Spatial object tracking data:

== Segment start ==

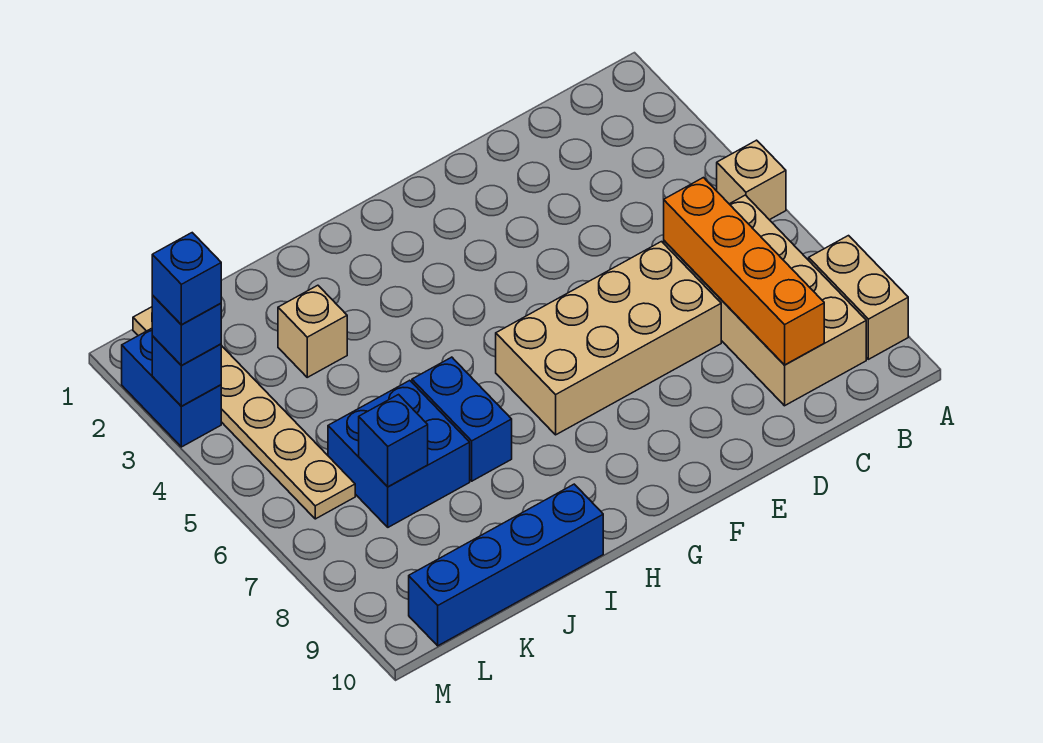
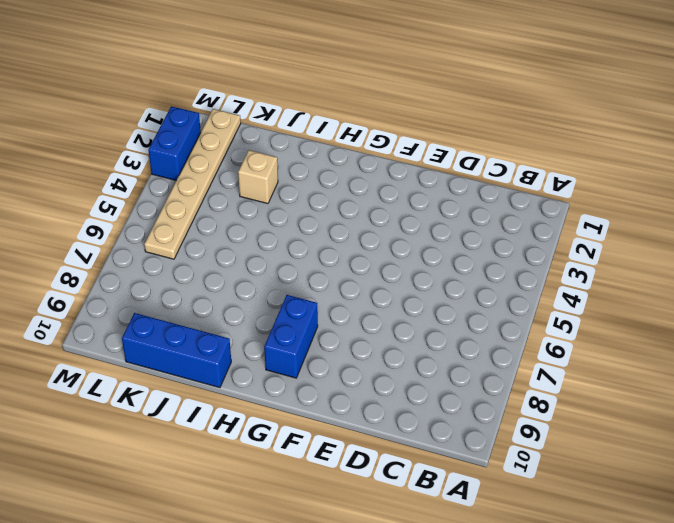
blue 1x2 brick [264,295,318,378] -> blue 1x2 brick moved to [412,357,512,481]
blue 1x3 brick [122,313,231,388] -> blue 1x4 brick [409,484,603,646]
none -> tan 1x1 brick [717,140,786,220]
none -> tan 1x2 brick [809,236,908,359]
none -> tan 2x4 brick [664,195,866,406]

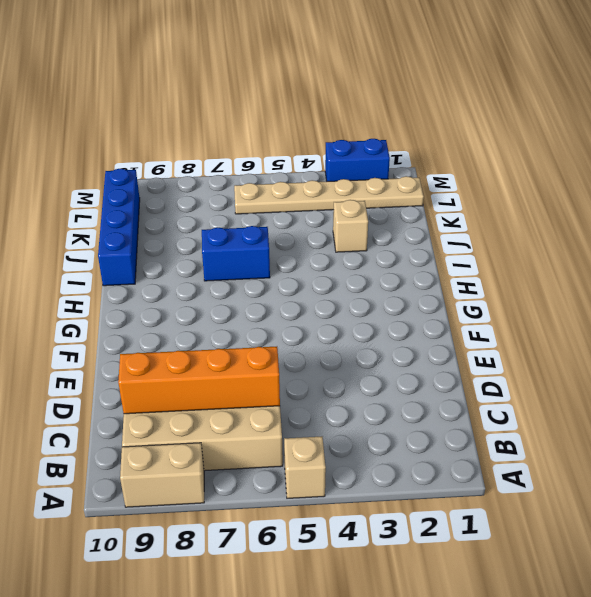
none -> tan 2x4 brick [496,242,721,435]
none -> blue 2x2 brick [328,380,470,527]
none -> blue 1x1 brick [359,395,428,487]

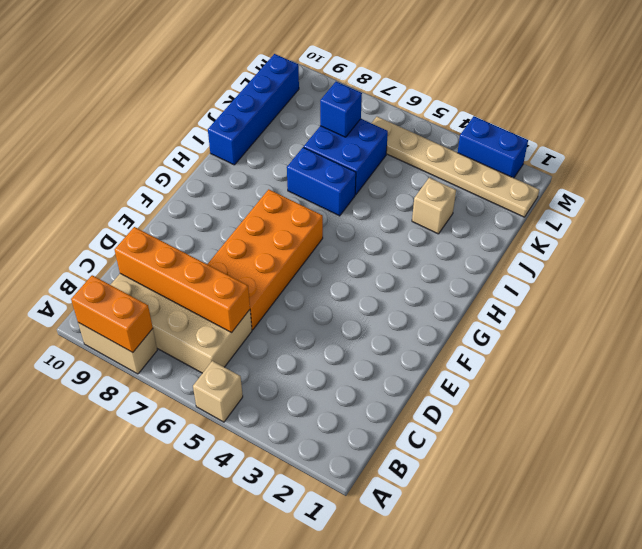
orange 1x2 brick [71,275,153,352] -> none
orange 2x4 brick [207,189,323,330] -> tan 2x4 brick [496,242,721,435]
none -> blue 1x1 brick [152,336,221,406]
none -> blue 1x1 brick [152,295,221,365]
none -> blue 1x1 brick [152,233,221,325]

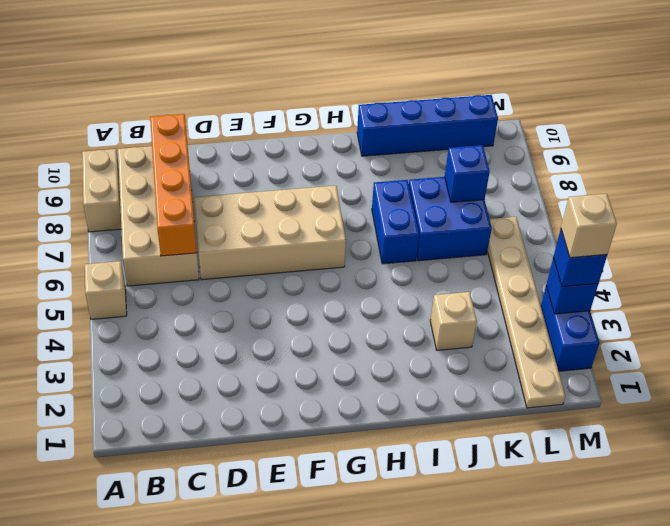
tan 1x1 brick [561,194,617,258] -> blue 1x1 brick [152,233,221,325]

== Segment end ==

● **EXERCISE DETAILS**:
Give back every entry word for word, and drop the pictures as you go.

● **SOLUTION FOR THIS EXERCISE**:
blue 1x2 brick [264,295,318,378] -> blue 1x2 brick moved to [412,357,512,481]
blue 1x3 brick [122,313,231,388] -> blue 1x4 brick [409,484,603,646]
none -> tan 1x1 brick [717,140,786,220]
none -> tan 1x2 brick [809,236,908,359]
none -> tan 2x4 brick [664,195,866,406]

none -> tan 2x4 brick [496,242,721,435]
none -> blue 2x2 brick [328,380,470,527]
none -> blue 1x1 brick [359,395,428,487]

orange 1x2 brick [71,275,153,352] -> none
orange 2x4 brick [207,189,323,330] -> tan 2x4 brick [496,242,721,435]
none -> blue 1x1 brick [152,336,221,406]
none -> blue 1x1 brick [152,295,221,365]
none -> blue 1x1 brick [152,233,221,325]

tan 1x1 brick [561,194,617,258] -> blue 1x1 brick [152,233,221,325]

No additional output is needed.